[Records from a data collection]
--- --- ---
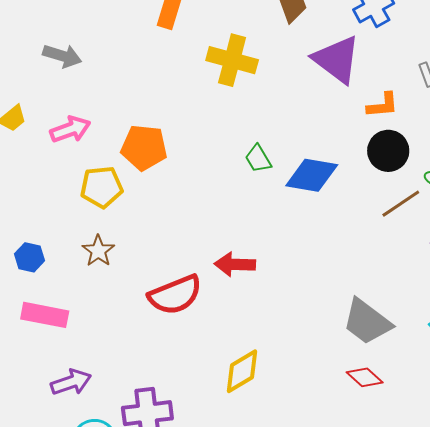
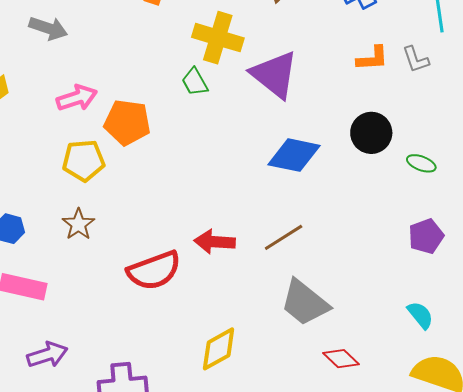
purple triangle: (337, 59) -> (274, 75), moved
orange L-shape: (383, 105) -> (372, 58), moved
pink arrow: (70, 129) -> (77, 98), moved
green trapezoid: (258, 159) -> (195, 82), moved
brown line: (401, 204) -> (284, 237), moved
gray trapezoid: (367, 322) -> (305, 303), moved

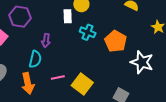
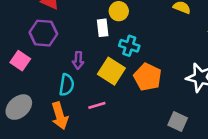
orange pentagon: (116, 41) -> (148, 77), moved
yellow square: (82, 84) -> (111, 71), moved

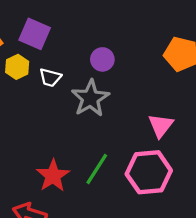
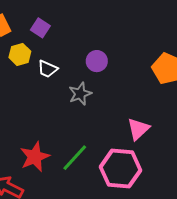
purple square: (35, 34) -> (40, 28), size x0.7
gray star: (90, 98) -> (80, 94), size x0.7

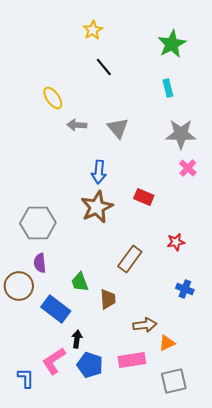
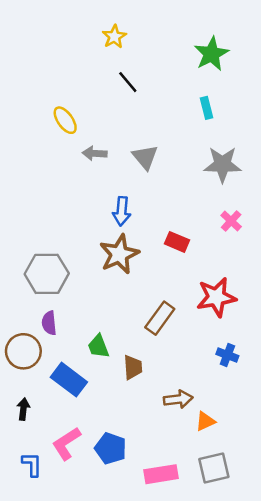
pink cross: (188, 168) -> (231, 221), moved
red star: (176, 242) -> (216, 297), size x1.8
black arrow: (77, 339) -> (23, 409), moved
pink rectangle: (132, 360) -> (161, 474), moved

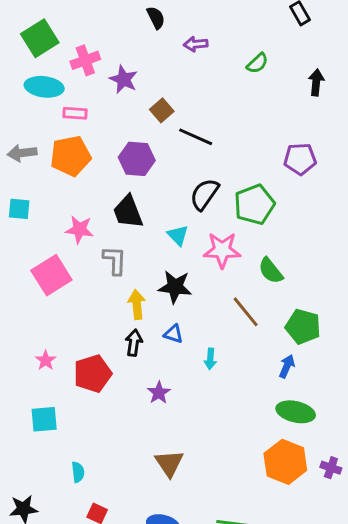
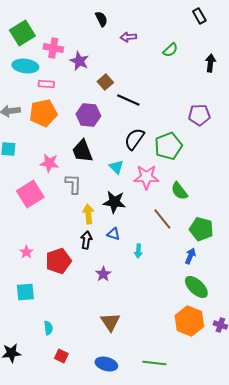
pink cross: (85, 60) -> (53, 48), turned 30
green ellipse: (296, 412) -> (196, 287), turned 30

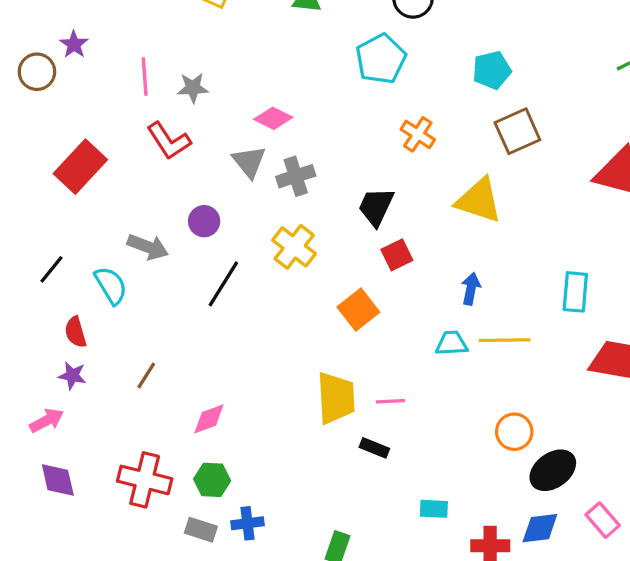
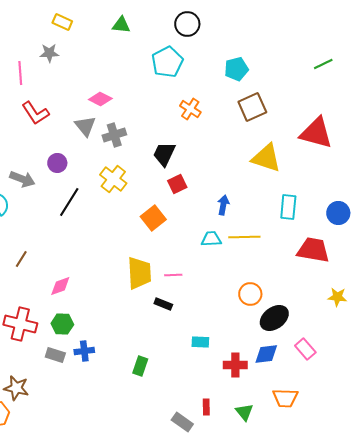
gray star: (193, 88) -> (49, 53), moved
yellow triangle: (479, 200) -> (266, 158), moved

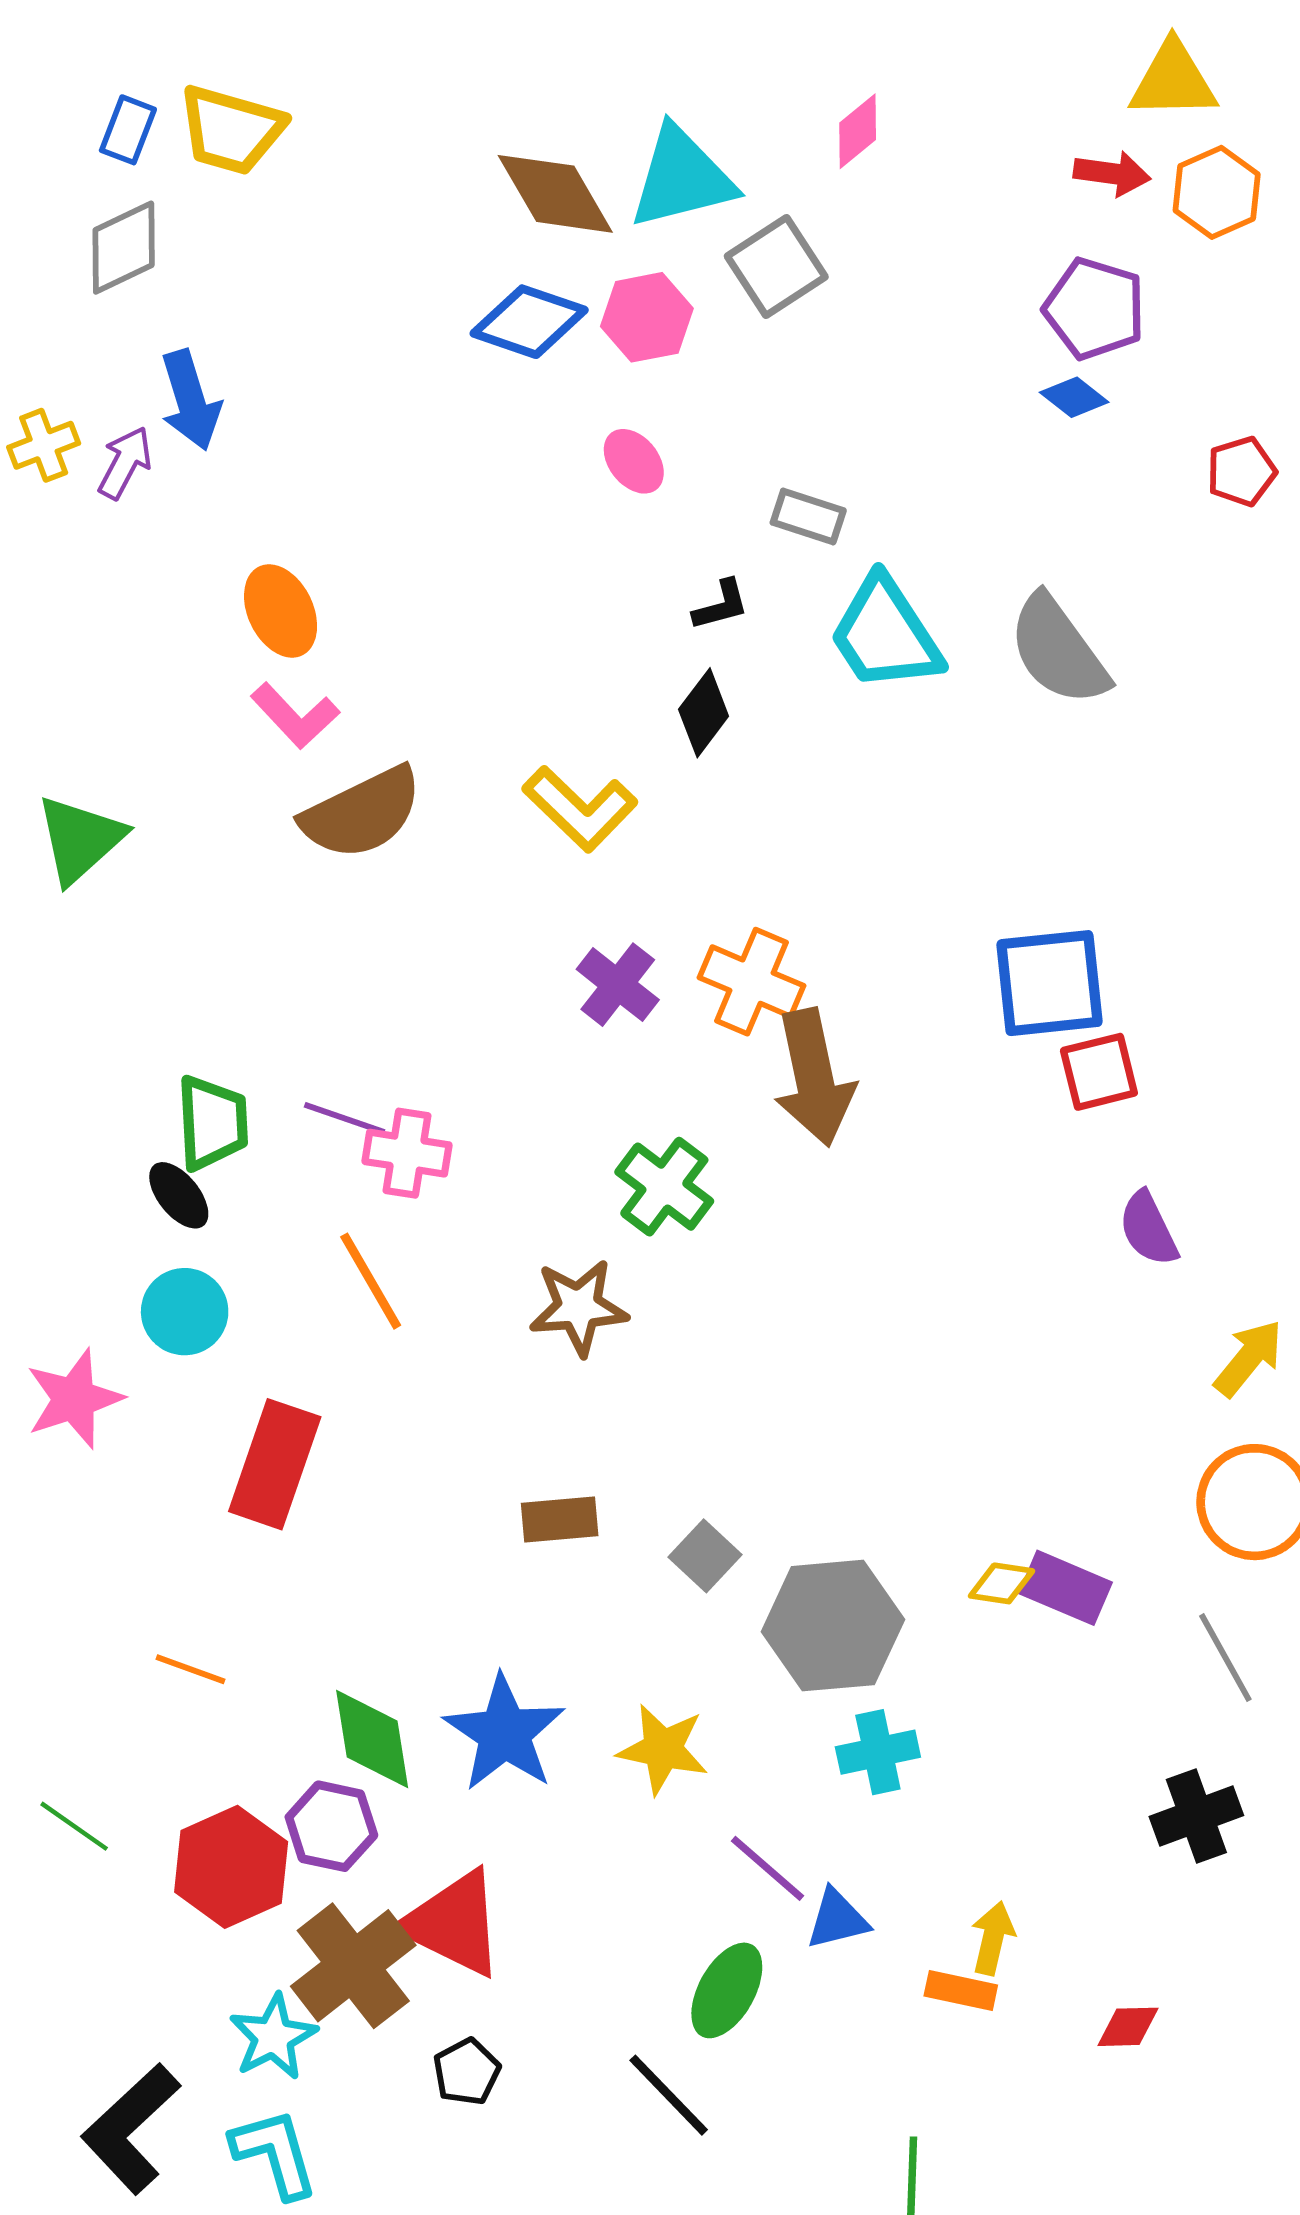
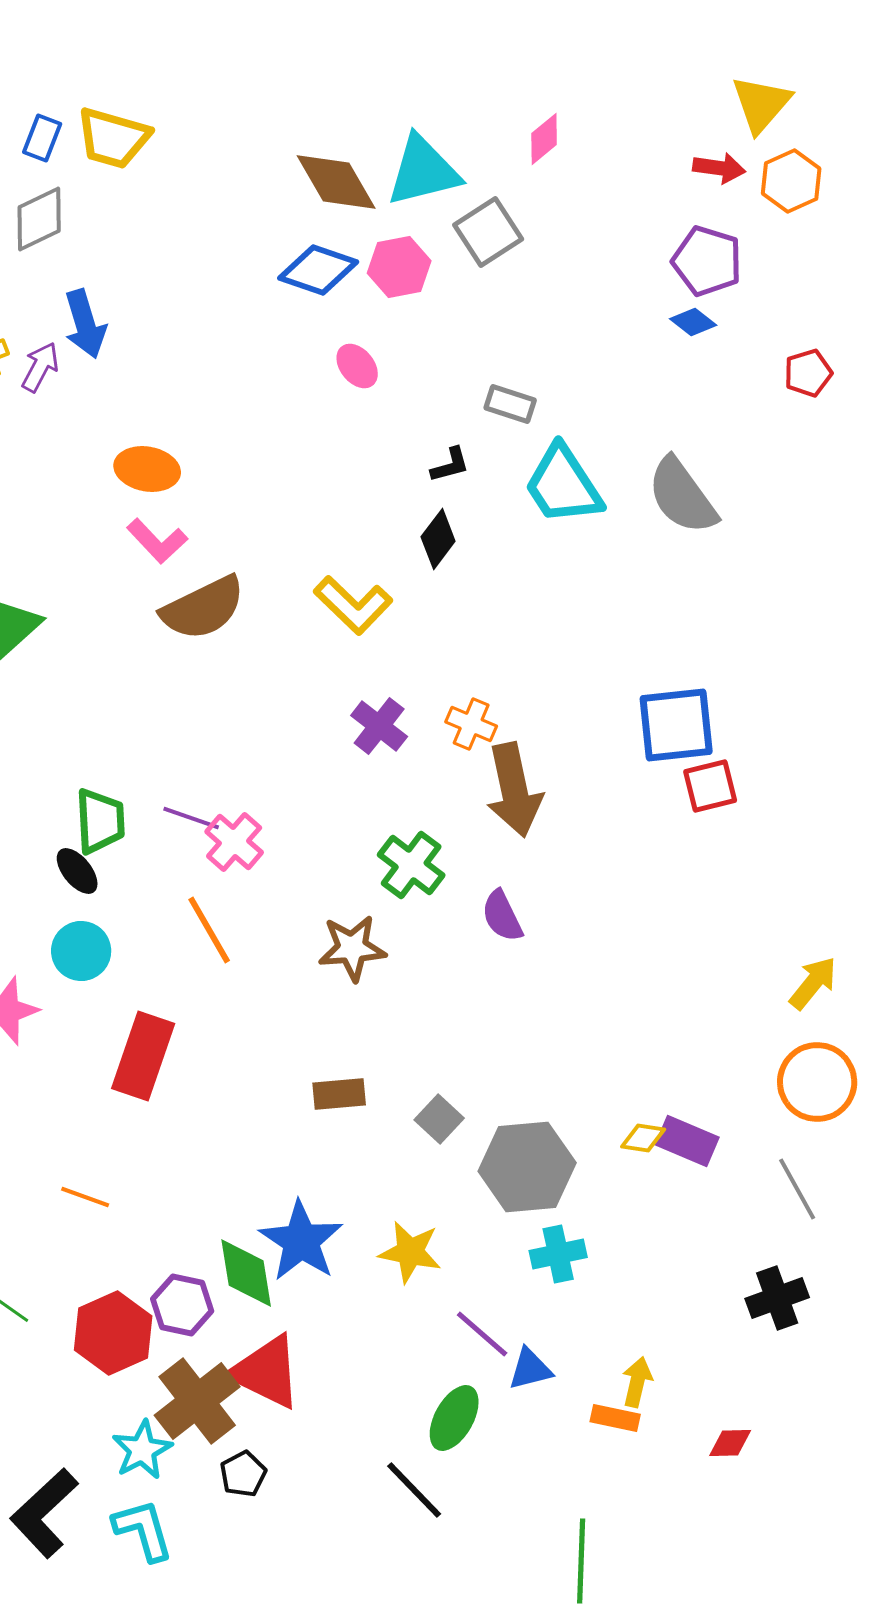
yellow triangle: (1173, 80) -> (761, 104), turned -48
pink ellipse: (634, 461) -> (357, 366), moved
orange ellipse: (281, 611) -> (147, 469), turned -54
orange cross: (752, 982) -> (471, 724), size x0.7
pink cross: (407, 1153) -> (234, 842), turned 32
purple semicircle: (1148, 1229) -> (502, 916), moved
green diamond: (372, 1739) -> (246, 1273), moved
black pentagon: (467, 2072) -> (243, 1474), moved

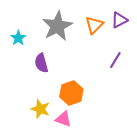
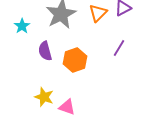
orange hexagon: (71, 93) -> (75, 60), moved

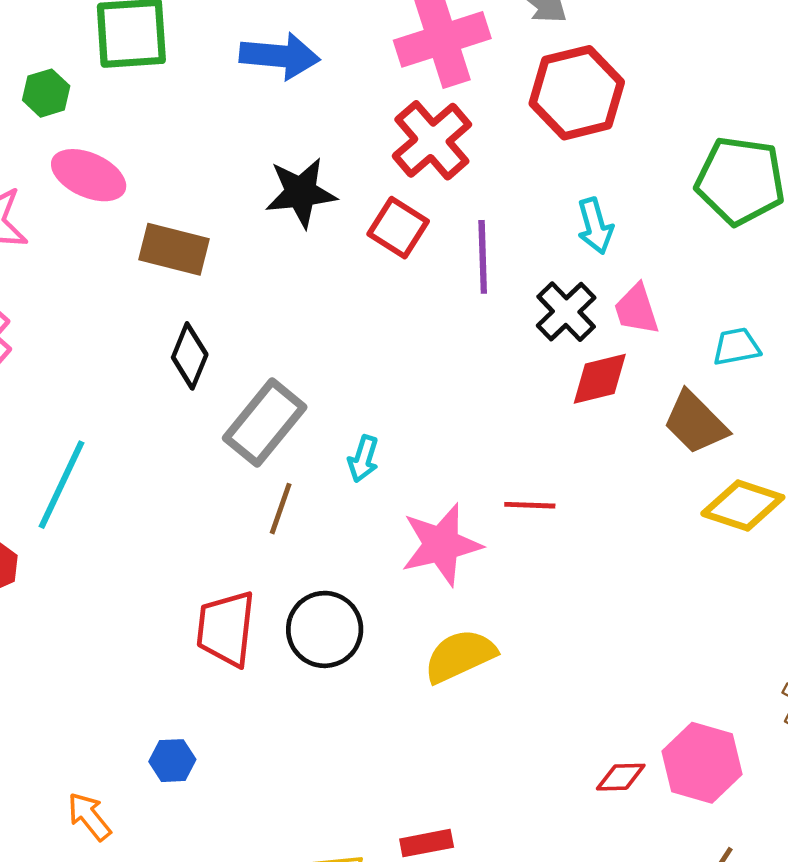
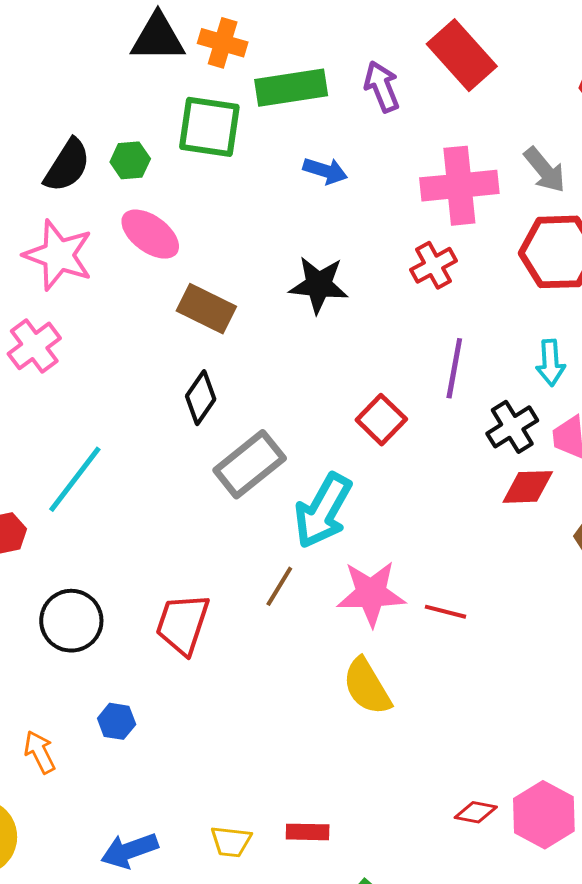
blue arrow: (280, 56) -> (325, 171), size x0.7
red cross: (432, 140) -> (433, 265), size x0.7
red square: (398, 228) -> (381, 420), moved
cyan arrow: (363, 459) -> (323, 511), size x2.0
red line: (530, 505) -> (446, 612), moved
brown line: (281, 509) -> (279, 586), moved
black circle: (325, 629) -> (71, 621), moved
yellow semicircle: (460, 656) -> (367, 687), turned -108

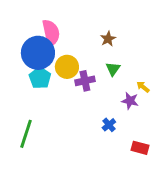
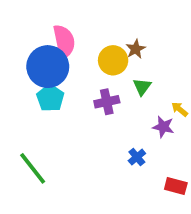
yellow circle: (67, 67) -> (113, 60), moved
green line: (26, 134) -> (33, 168), turned -56

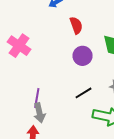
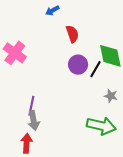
black line: (84, 93) -> (95, 69), moved, turned -30

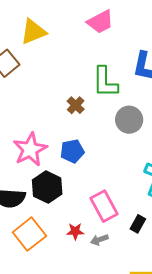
--- --- ---
## THE TASK
Where a line of the records above holds the word "pentagon", count it; give the total as a single number and nothing else.

## SOLUTION
2